-- Opening Marker --

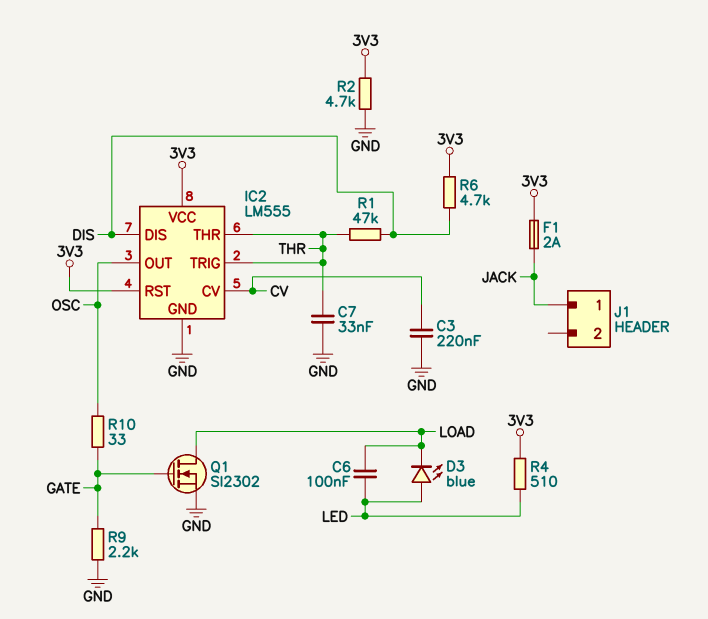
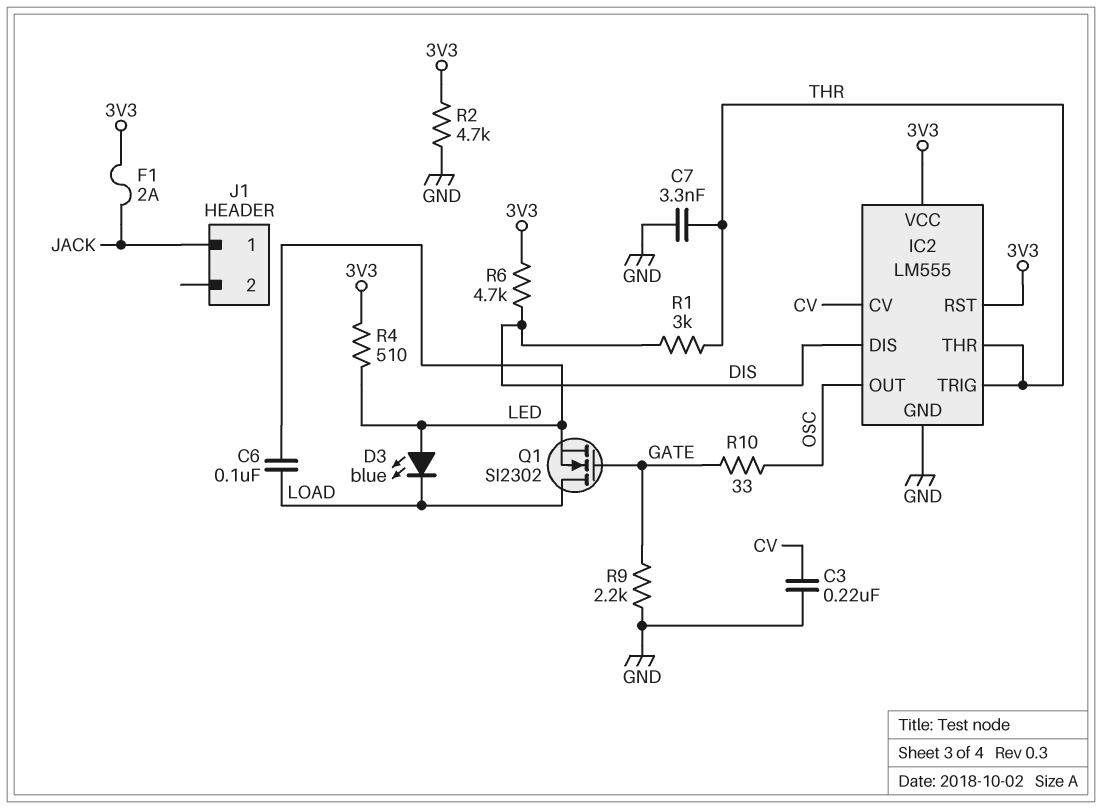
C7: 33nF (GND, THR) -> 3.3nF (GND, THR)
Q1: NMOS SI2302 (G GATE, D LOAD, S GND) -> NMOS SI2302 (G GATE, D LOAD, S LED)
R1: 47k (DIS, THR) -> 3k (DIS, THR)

-- Closing Marker --
-- Opening Marker --

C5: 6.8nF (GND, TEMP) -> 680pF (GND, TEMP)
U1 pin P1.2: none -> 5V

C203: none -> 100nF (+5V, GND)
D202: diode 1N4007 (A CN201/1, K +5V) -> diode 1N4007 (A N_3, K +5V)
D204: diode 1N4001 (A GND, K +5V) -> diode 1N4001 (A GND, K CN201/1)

-- Closing Marker --
-- Opening Marker --

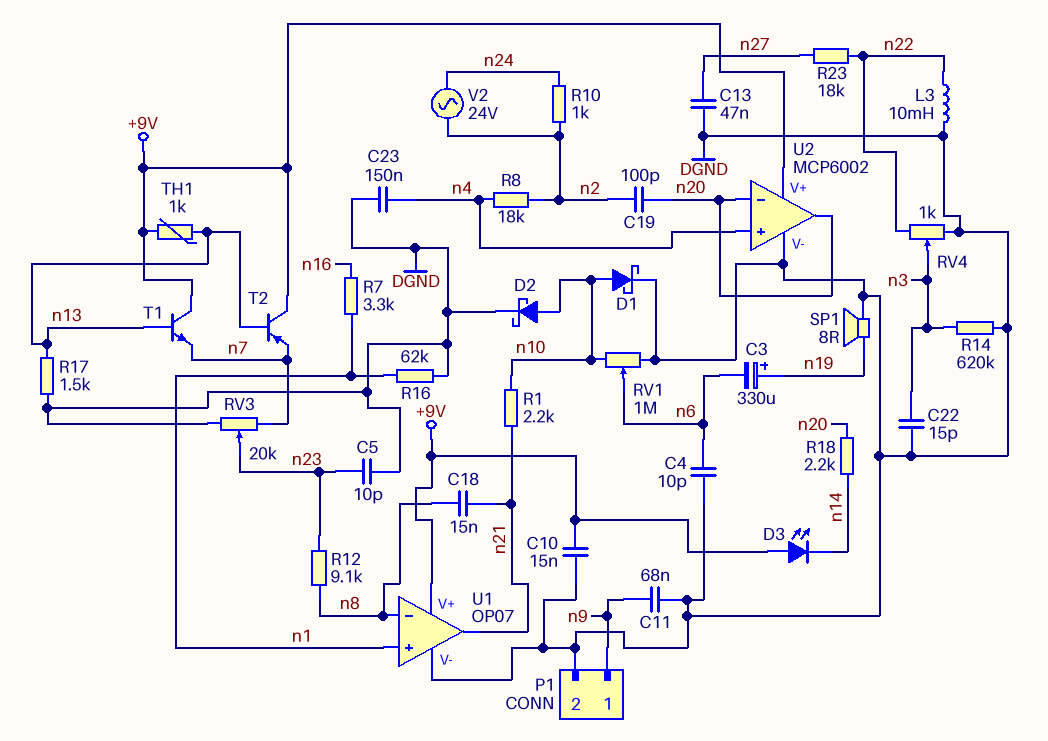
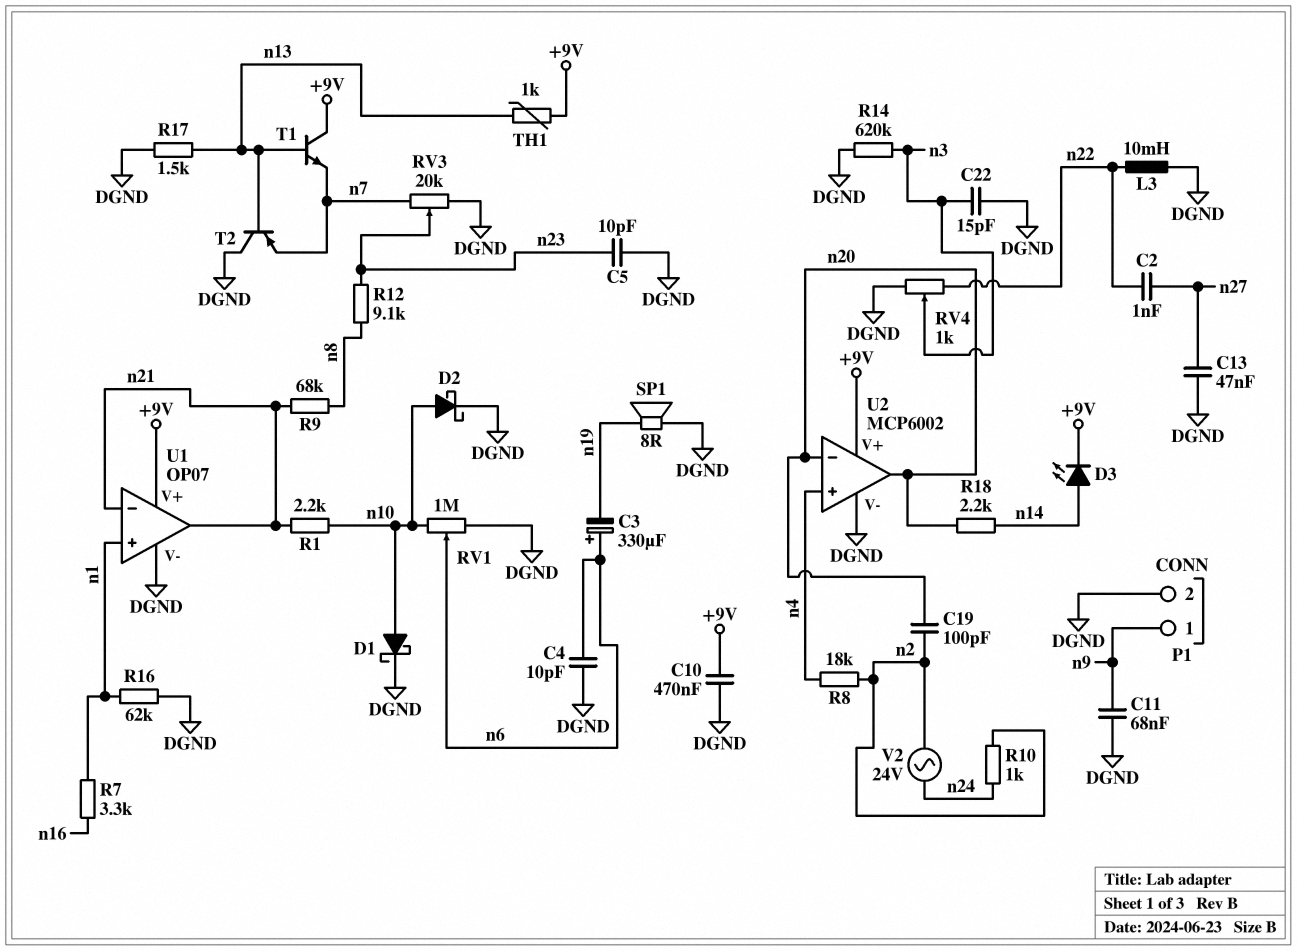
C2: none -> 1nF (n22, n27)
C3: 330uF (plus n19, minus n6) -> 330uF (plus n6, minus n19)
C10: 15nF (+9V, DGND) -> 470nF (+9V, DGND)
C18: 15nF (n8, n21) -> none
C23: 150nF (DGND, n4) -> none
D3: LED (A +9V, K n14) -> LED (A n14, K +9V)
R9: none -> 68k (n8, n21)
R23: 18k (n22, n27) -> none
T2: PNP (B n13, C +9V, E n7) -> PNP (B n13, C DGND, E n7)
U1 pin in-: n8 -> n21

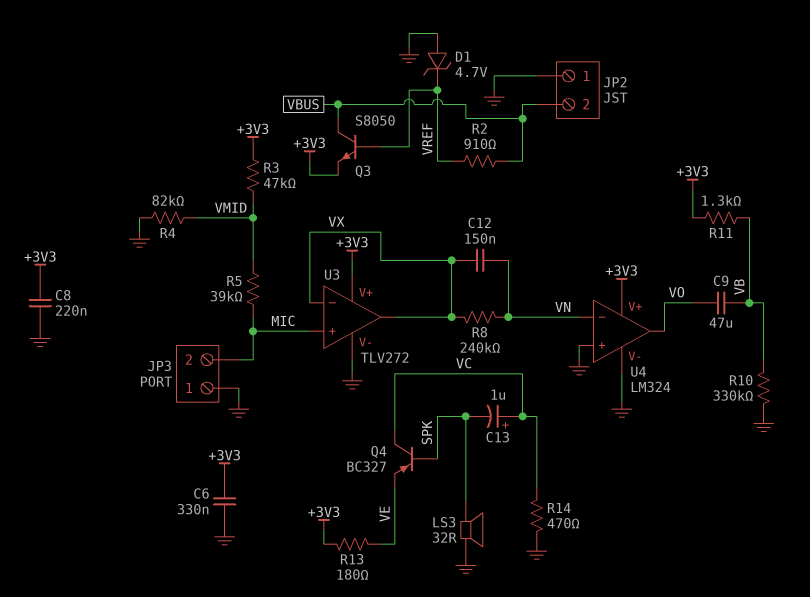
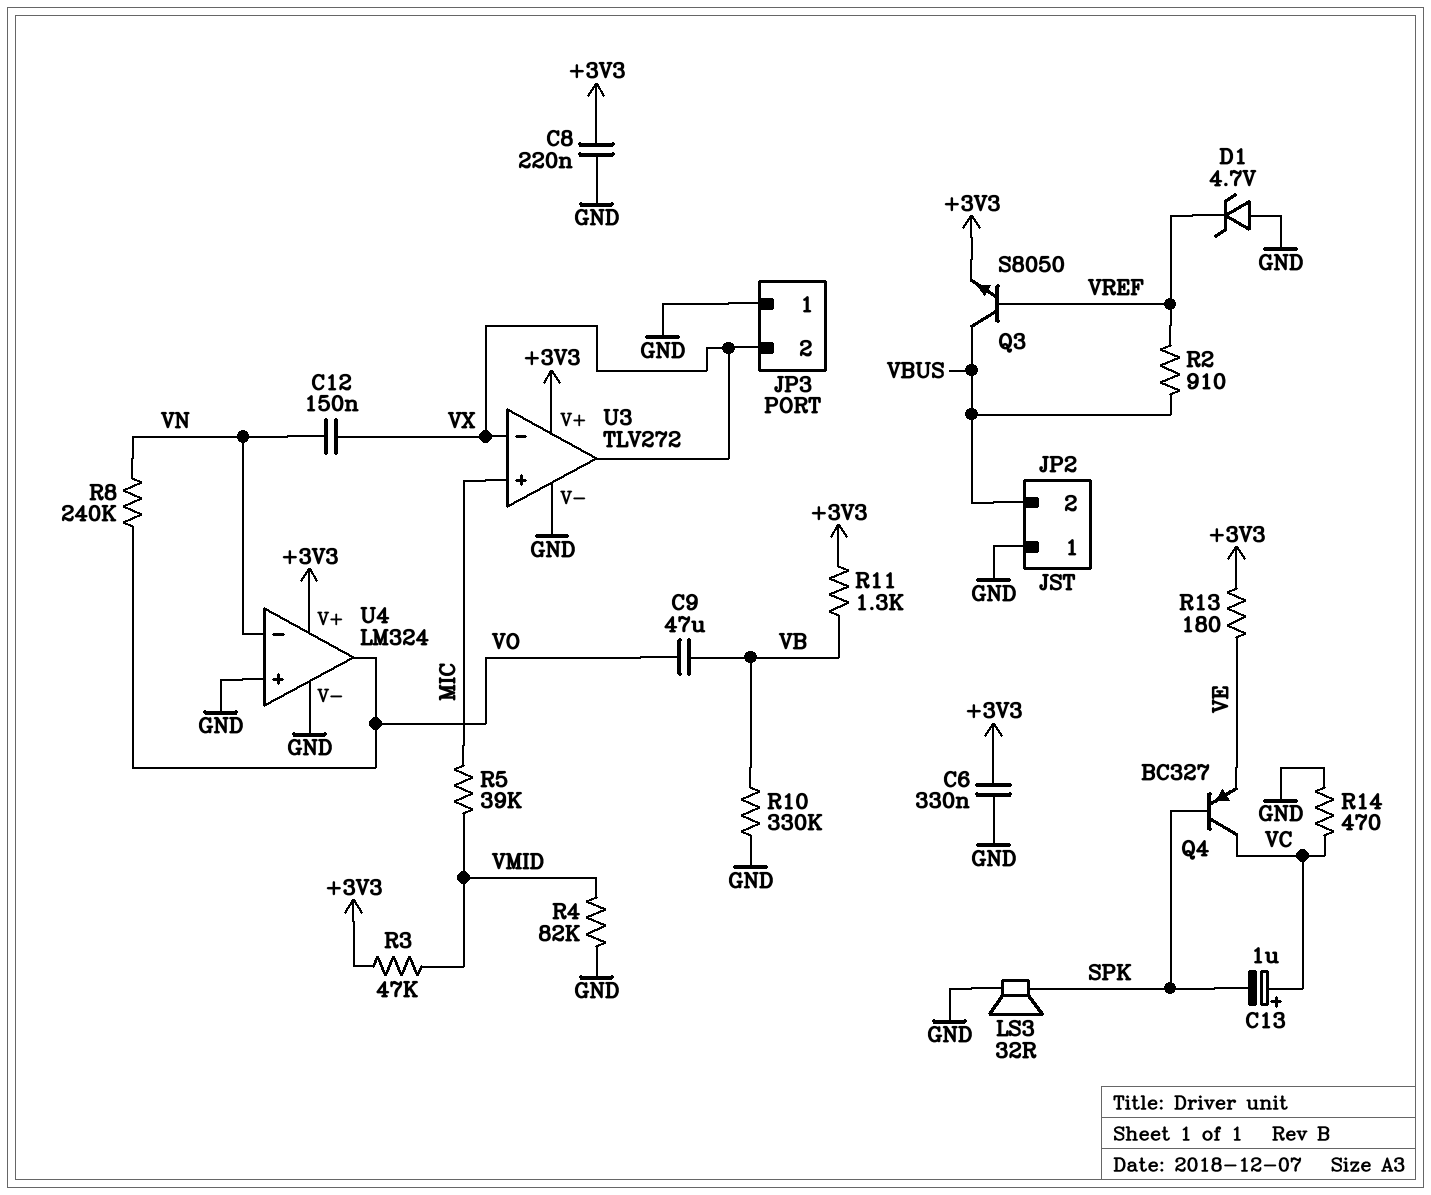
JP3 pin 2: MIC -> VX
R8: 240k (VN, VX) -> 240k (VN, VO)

-- Closing Marker --

» **Goal of the exercise**:
Write out, word for word, the stretch of entries that begins at the line with "R9: none -> 68k (n8, n21)" and ends at the line with "R8: 240k (VN, VX) -> 240k (VN, VO)". Pictures do not belong in it.

» **Result**:
R9: none -> 68k (n8, n21)
R23: 18k (n22, n27) -> none
T2: PNP (B n13, C +9V, E n7) -> PNP (B n13, C DGND, E n7)
U1 pin in-: n8 -> n21

JP3 pin 2: MIC -> VX
R8: 240k (VN, VX) -> 240k (VN, VO)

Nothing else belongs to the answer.